======== Task inputs

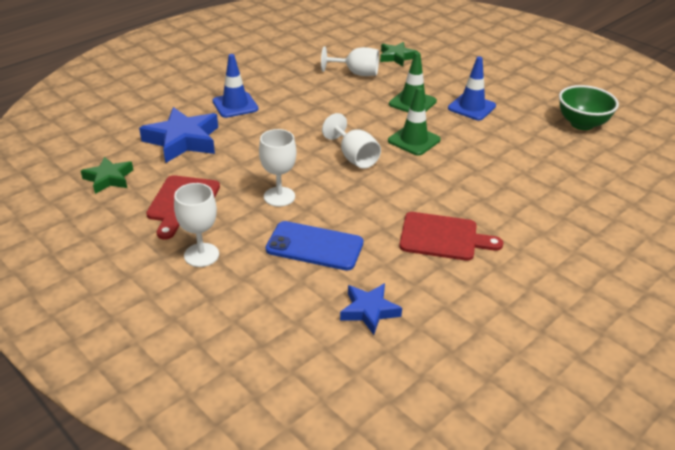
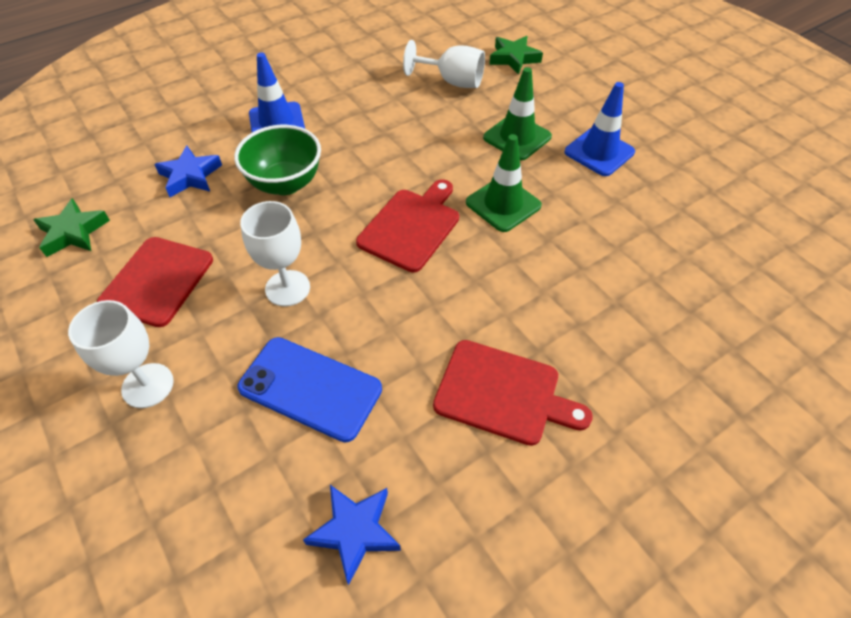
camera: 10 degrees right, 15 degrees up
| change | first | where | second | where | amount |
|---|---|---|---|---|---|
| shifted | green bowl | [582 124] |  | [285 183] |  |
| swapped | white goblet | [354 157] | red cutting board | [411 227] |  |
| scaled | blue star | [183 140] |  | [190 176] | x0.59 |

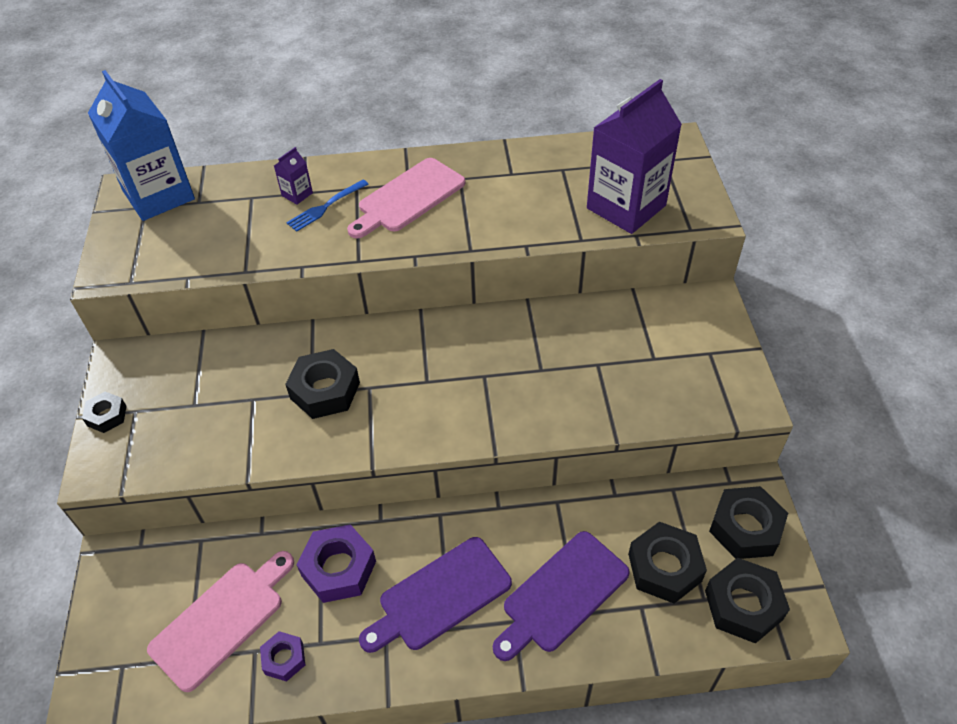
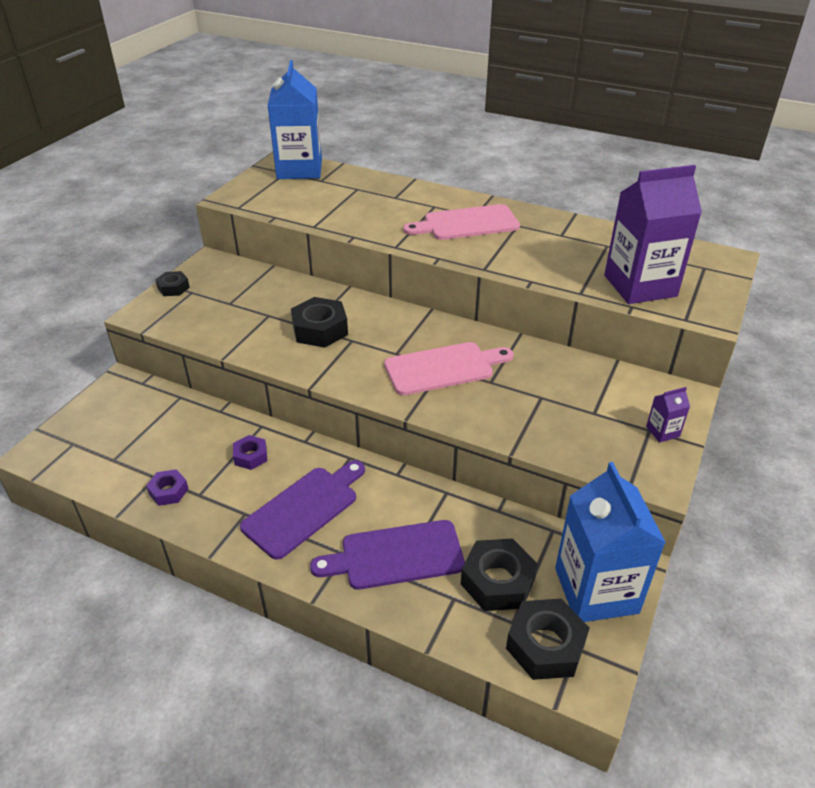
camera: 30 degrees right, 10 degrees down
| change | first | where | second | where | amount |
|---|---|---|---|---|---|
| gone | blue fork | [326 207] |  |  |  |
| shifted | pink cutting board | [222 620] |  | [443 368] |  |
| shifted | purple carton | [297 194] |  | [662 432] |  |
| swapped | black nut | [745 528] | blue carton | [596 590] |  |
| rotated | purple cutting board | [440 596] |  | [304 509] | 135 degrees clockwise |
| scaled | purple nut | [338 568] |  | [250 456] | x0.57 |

================
======== Task inputs

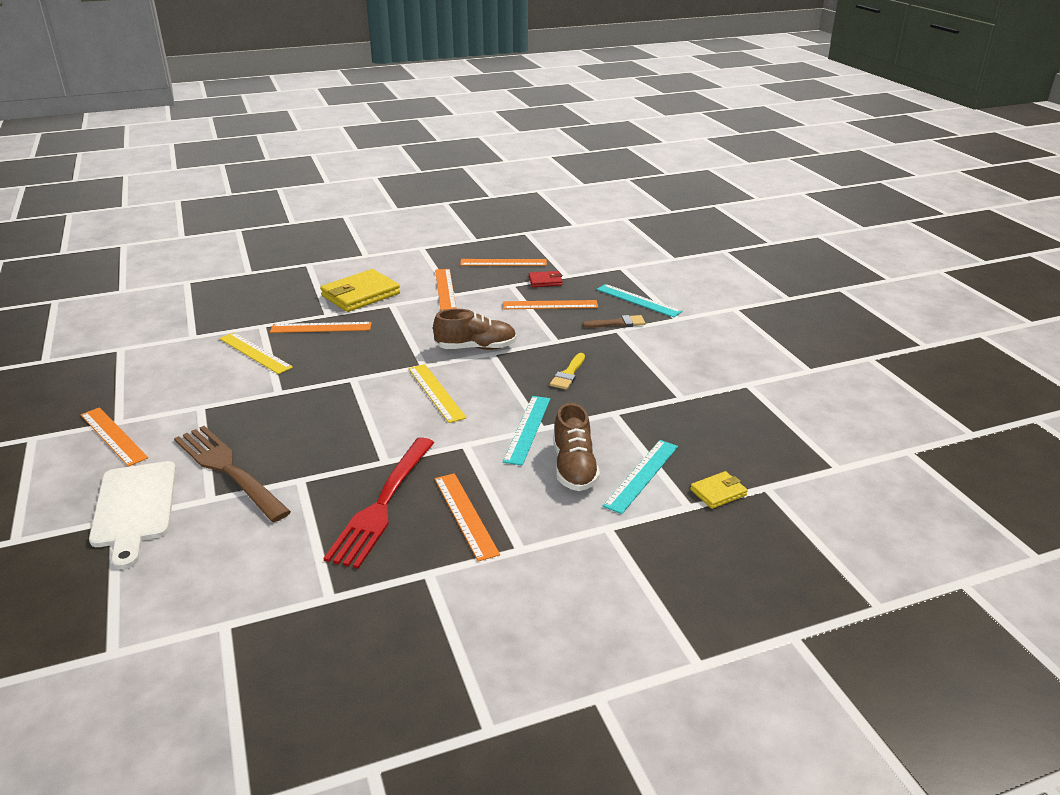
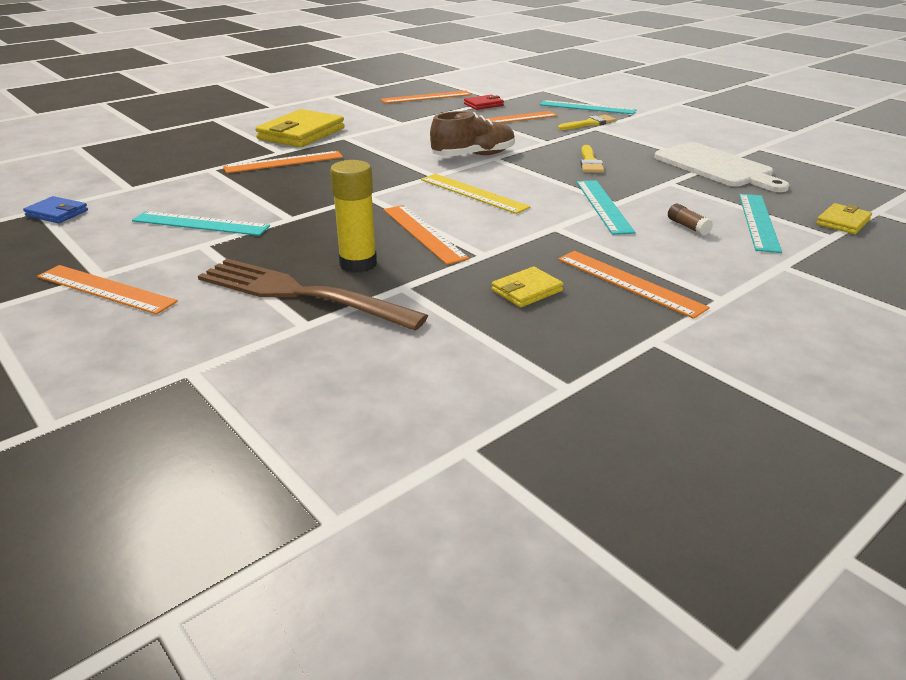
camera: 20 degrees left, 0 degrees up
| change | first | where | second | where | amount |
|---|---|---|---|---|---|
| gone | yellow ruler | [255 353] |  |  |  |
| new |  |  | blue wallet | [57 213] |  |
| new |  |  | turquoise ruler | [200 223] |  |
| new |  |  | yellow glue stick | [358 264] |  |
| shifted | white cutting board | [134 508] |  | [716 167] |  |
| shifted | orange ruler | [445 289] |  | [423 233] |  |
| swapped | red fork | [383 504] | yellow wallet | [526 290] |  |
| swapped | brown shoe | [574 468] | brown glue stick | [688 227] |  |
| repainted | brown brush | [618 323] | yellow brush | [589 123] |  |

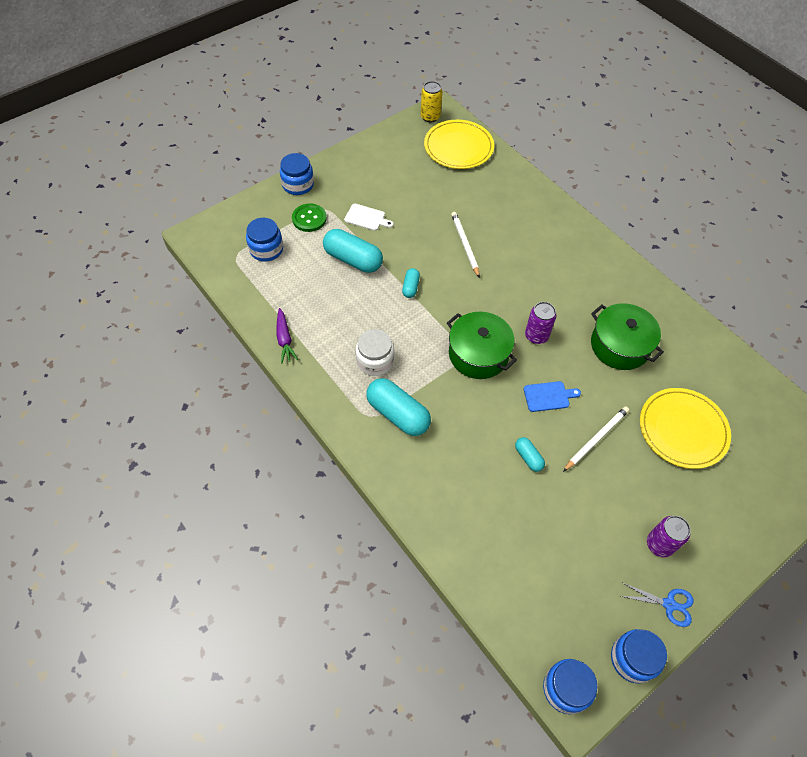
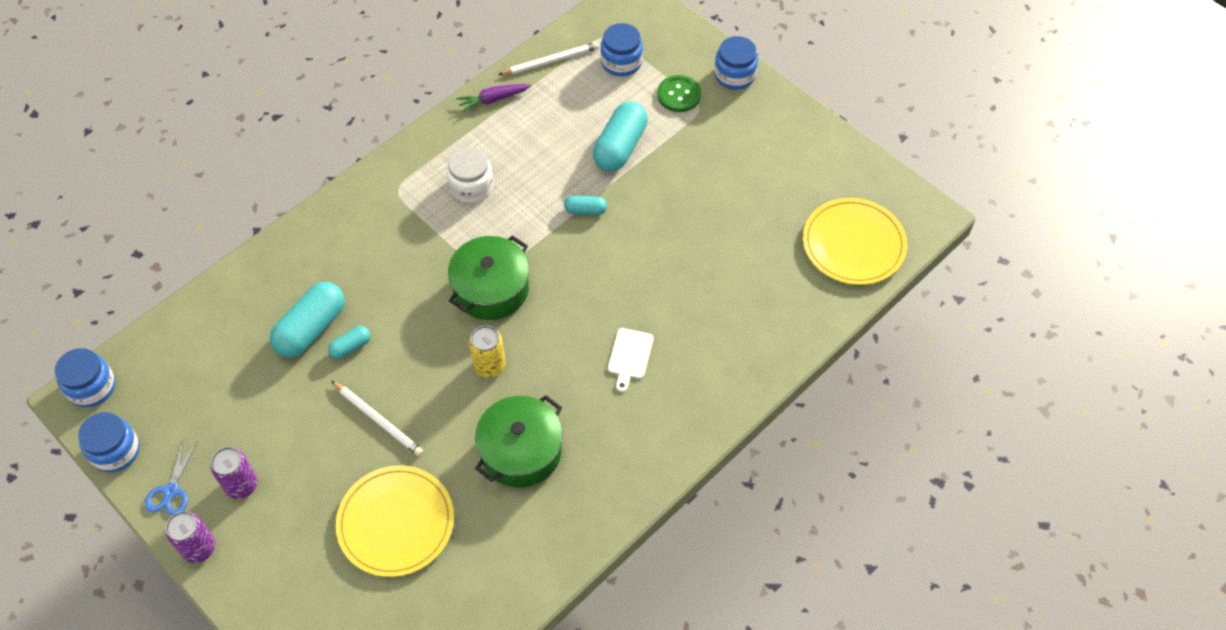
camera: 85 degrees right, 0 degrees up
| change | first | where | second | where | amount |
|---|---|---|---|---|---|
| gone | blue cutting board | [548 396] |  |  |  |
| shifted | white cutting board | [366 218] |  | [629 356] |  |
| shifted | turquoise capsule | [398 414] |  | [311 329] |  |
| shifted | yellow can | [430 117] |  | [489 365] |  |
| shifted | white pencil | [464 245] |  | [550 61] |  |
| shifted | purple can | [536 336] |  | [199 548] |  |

================

● About this exercise
Each line of the records above that includes the string "right" should be counted. Report the total alone.

● Answer for this exercise
3